WHAT THE EXERCISE ASKS - List all the lines in these records that hold "BUZZER".

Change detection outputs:
--- START ---
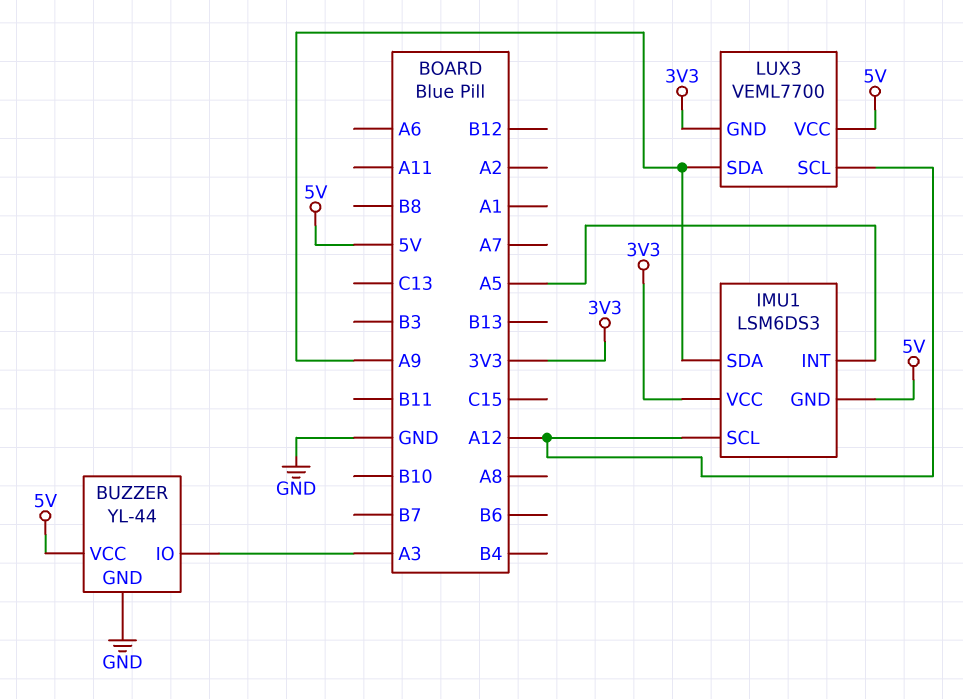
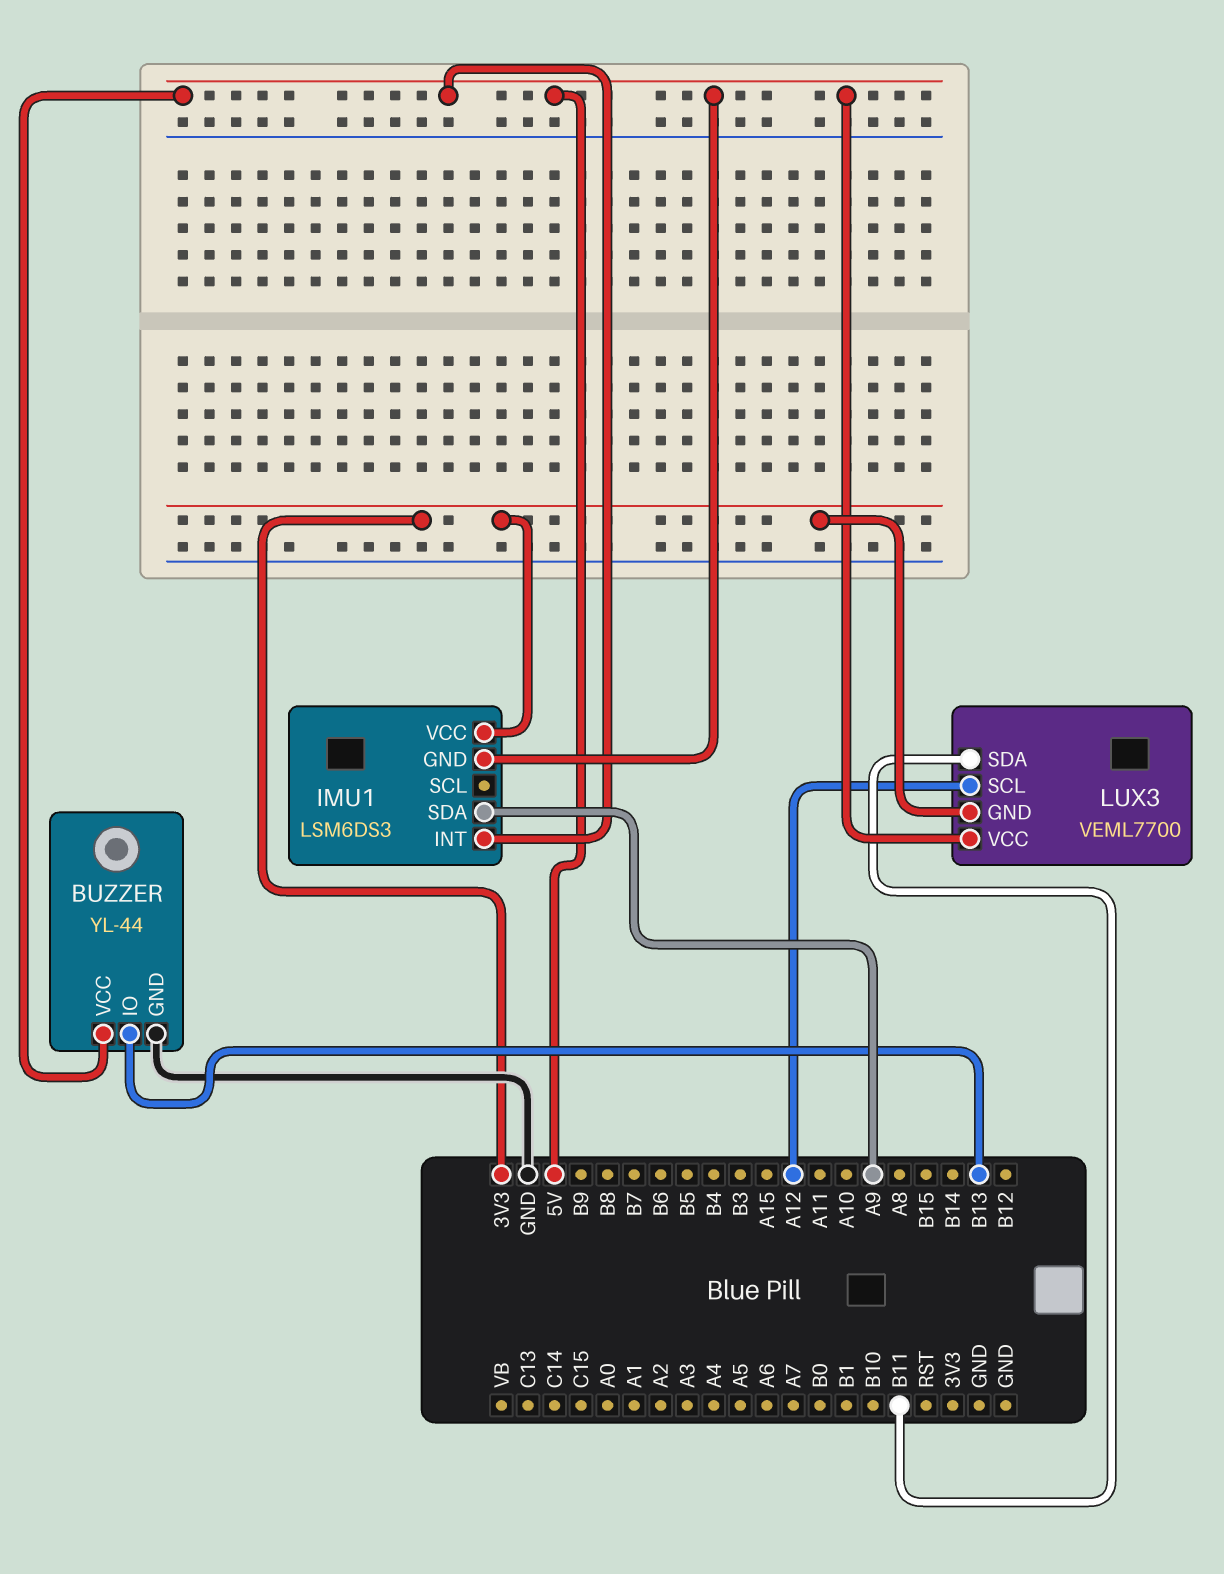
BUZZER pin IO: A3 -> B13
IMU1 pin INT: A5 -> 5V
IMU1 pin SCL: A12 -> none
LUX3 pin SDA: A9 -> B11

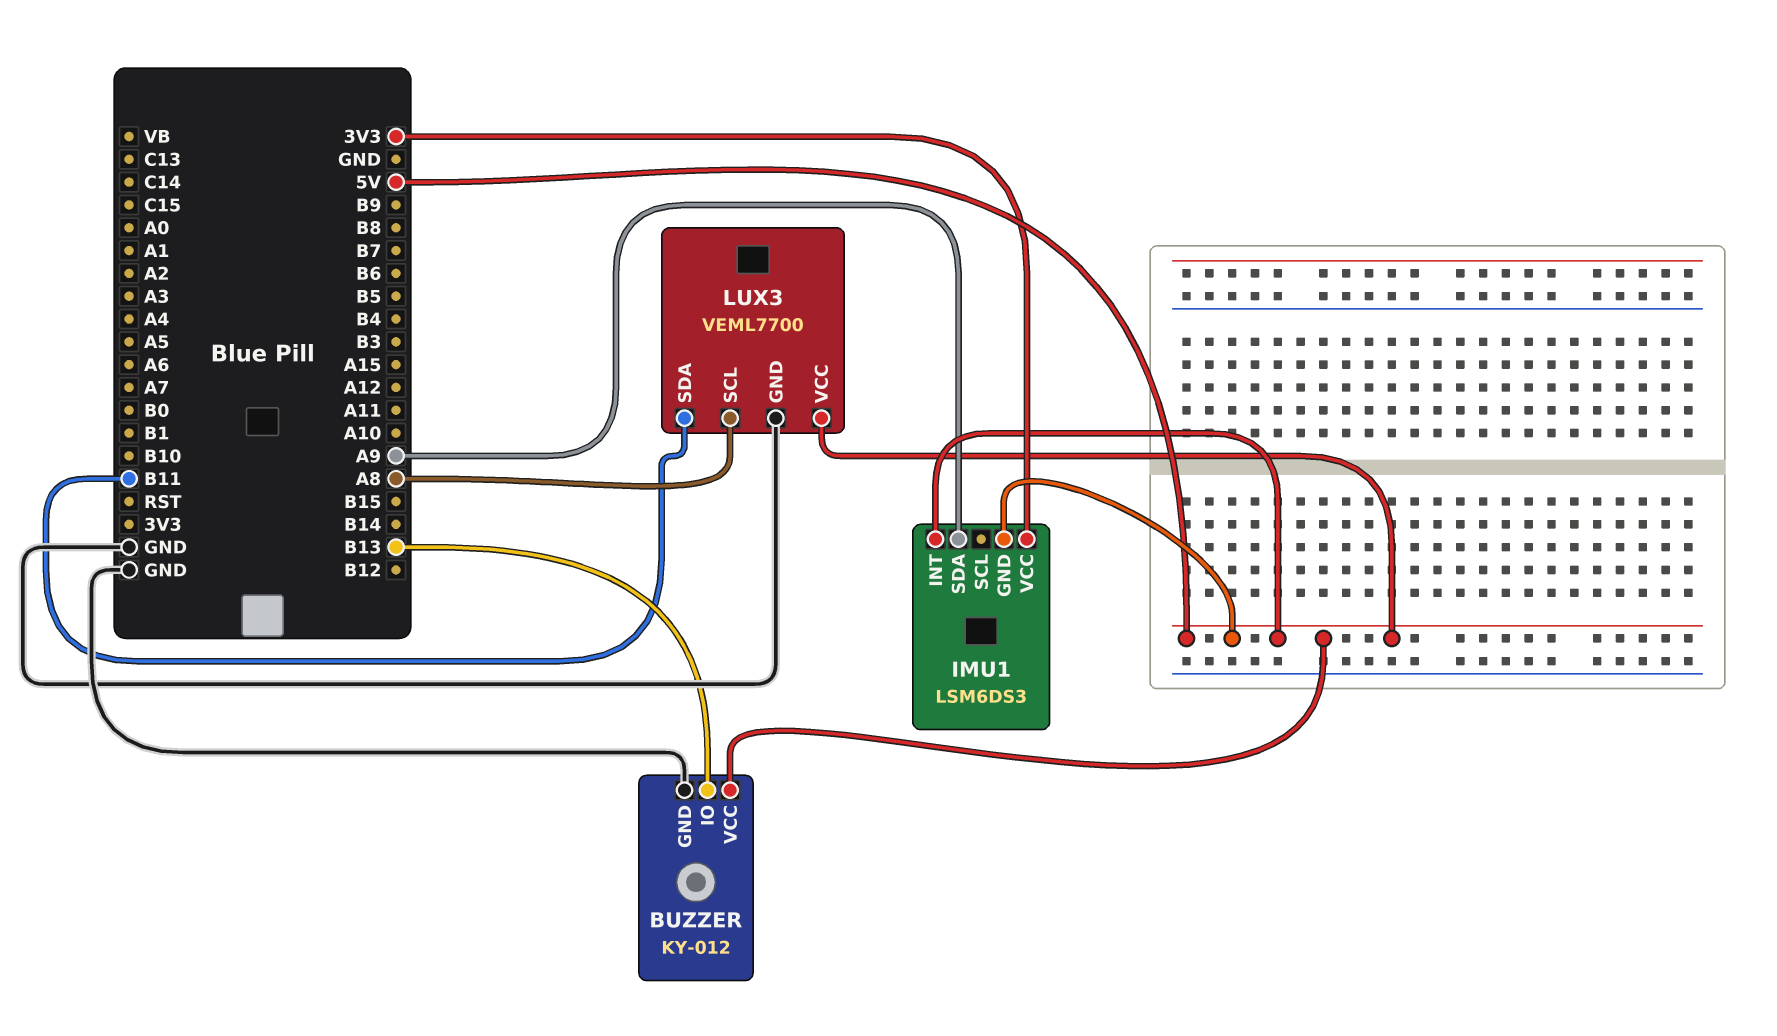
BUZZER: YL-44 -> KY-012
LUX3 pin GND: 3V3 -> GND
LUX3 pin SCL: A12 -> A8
--- END ---
--- START ---
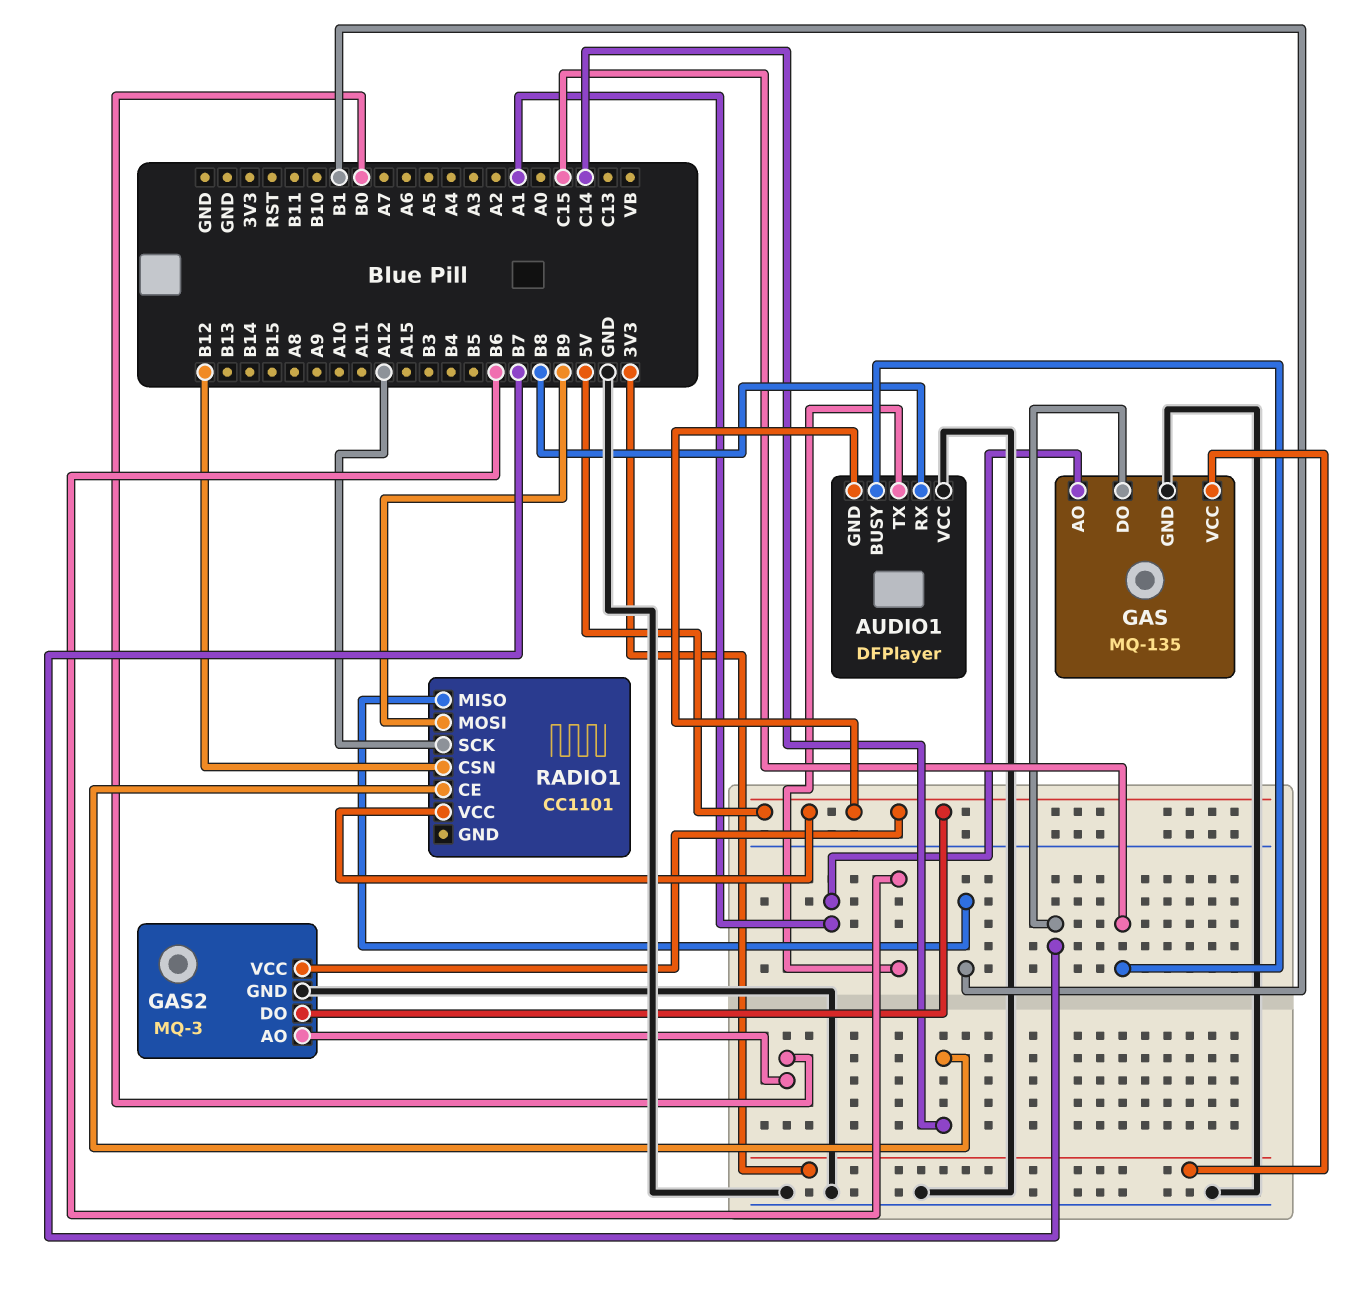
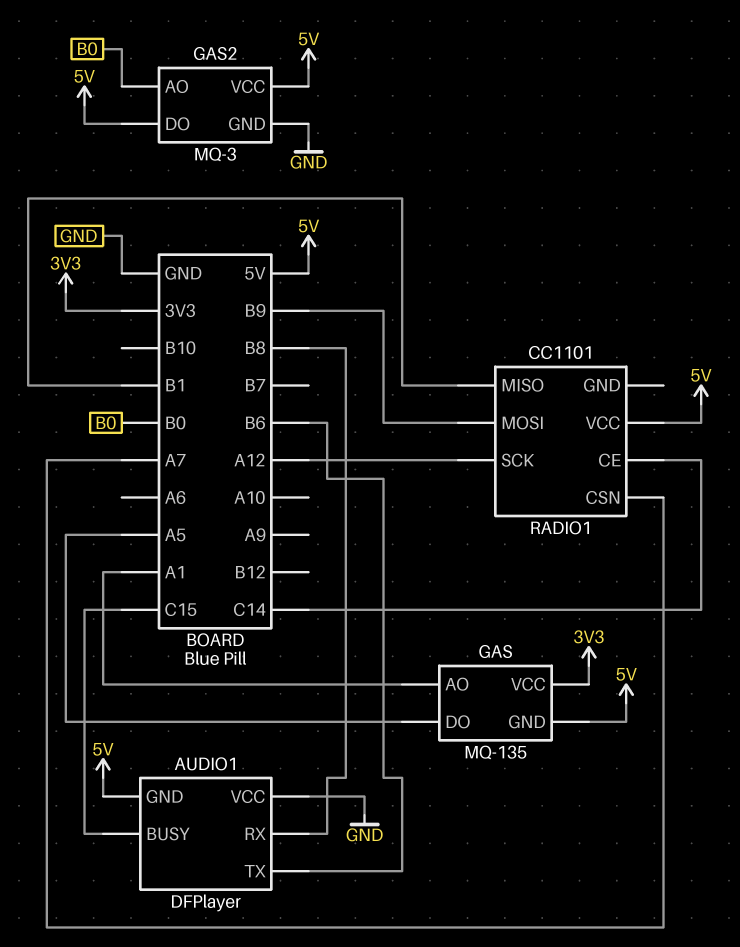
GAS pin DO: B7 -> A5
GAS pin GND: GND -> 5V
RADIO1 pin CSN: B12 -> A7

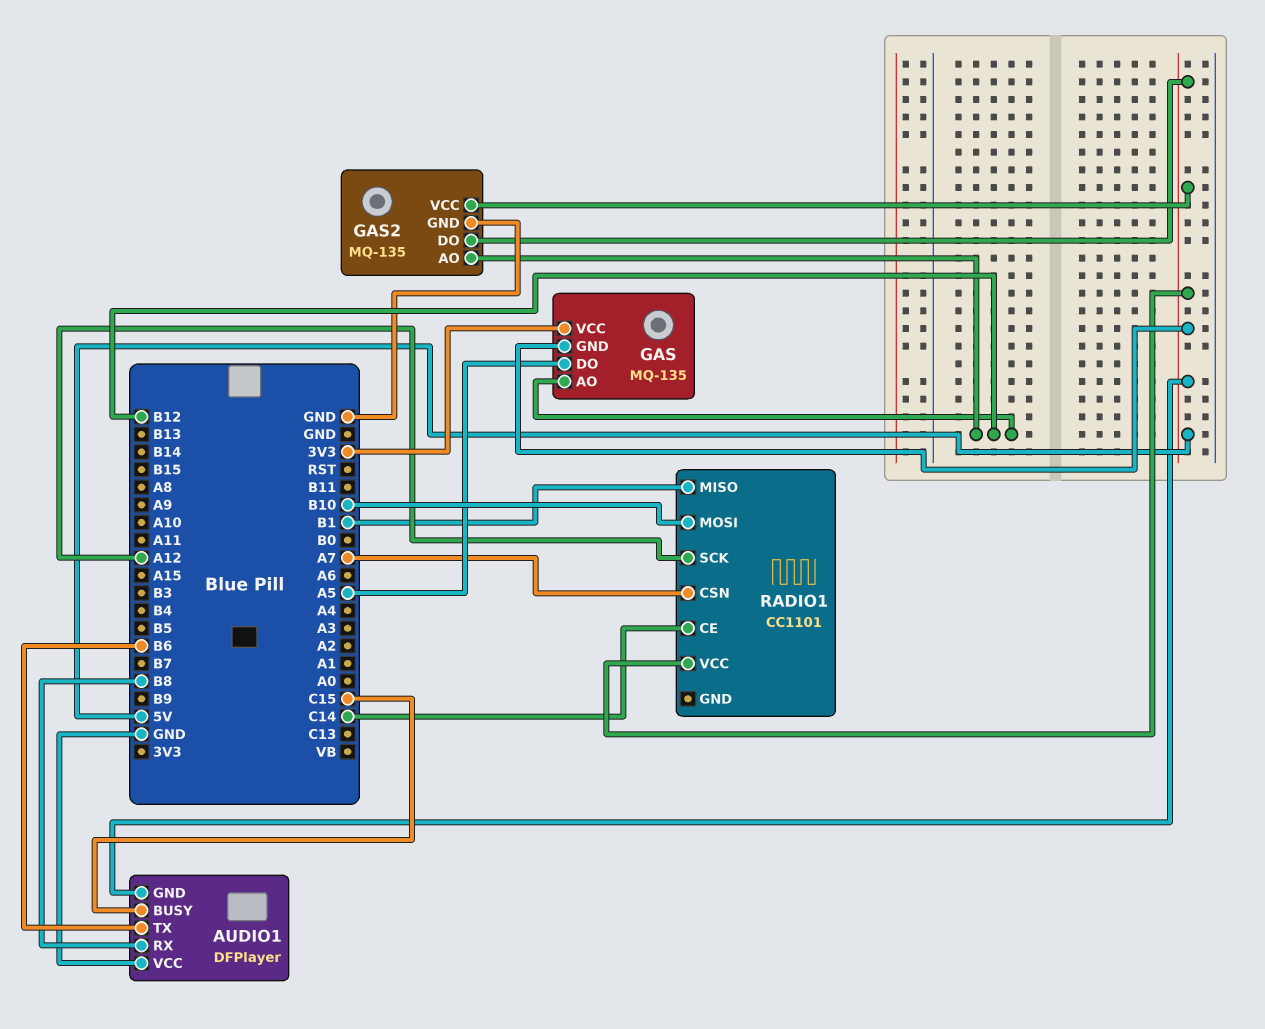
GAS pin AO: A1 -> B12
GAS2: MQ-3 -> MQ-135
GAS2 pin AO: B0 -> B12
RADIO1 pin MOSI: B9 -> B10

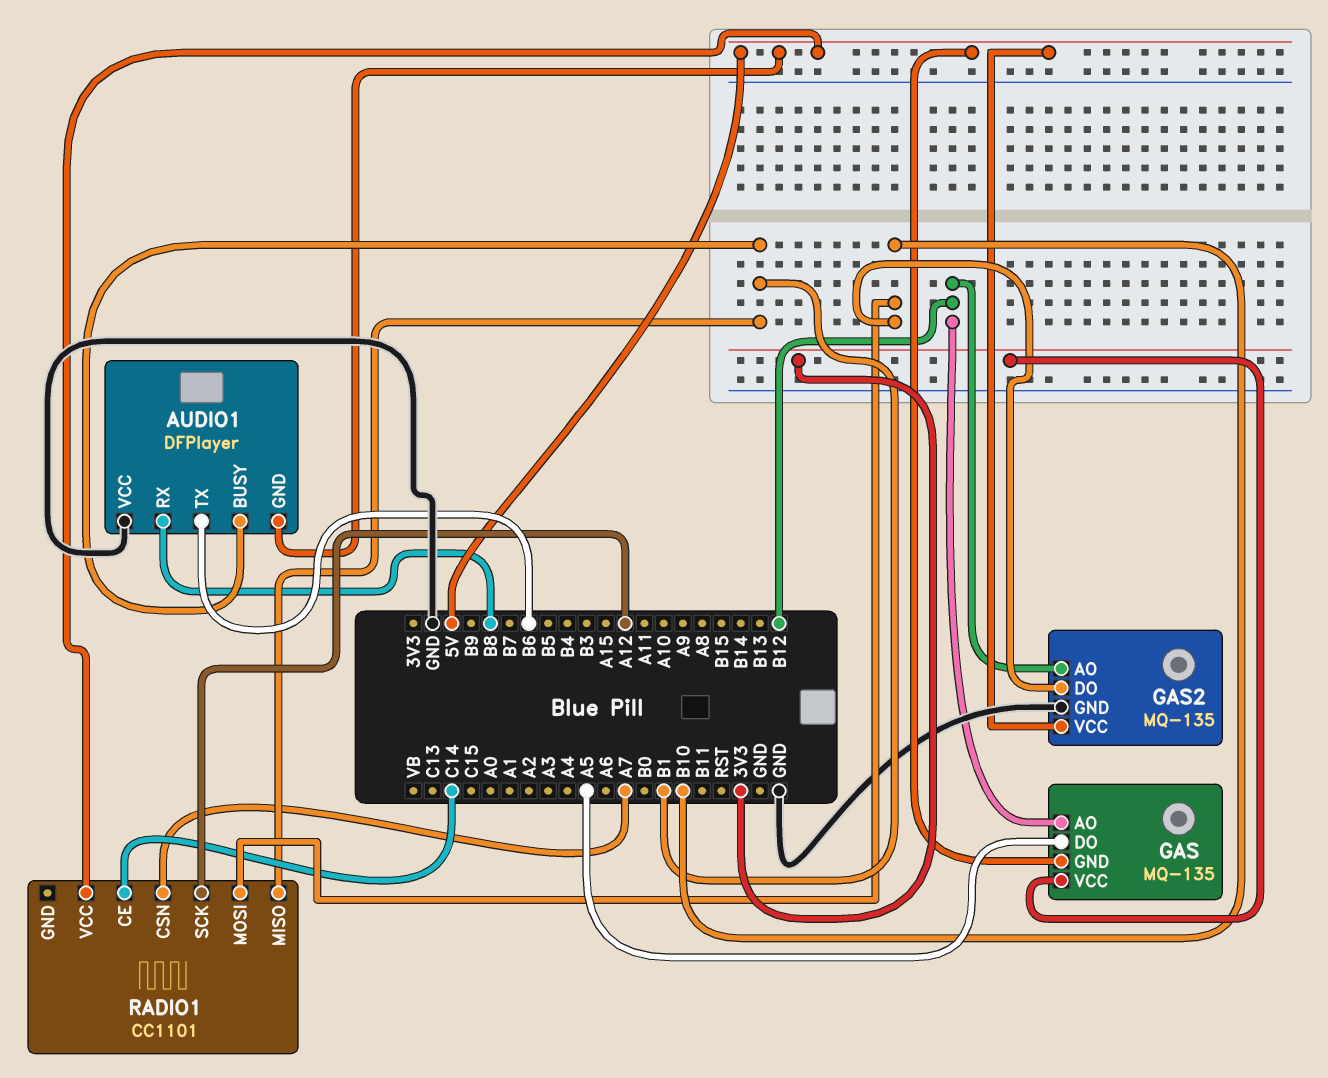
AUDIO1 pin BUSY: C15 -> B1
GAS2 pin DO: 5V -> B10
--- END ---
RESPONSE AREA -
BUZZER pin IO: A3 -> B13
BUZZER: YL-44 -> KY-012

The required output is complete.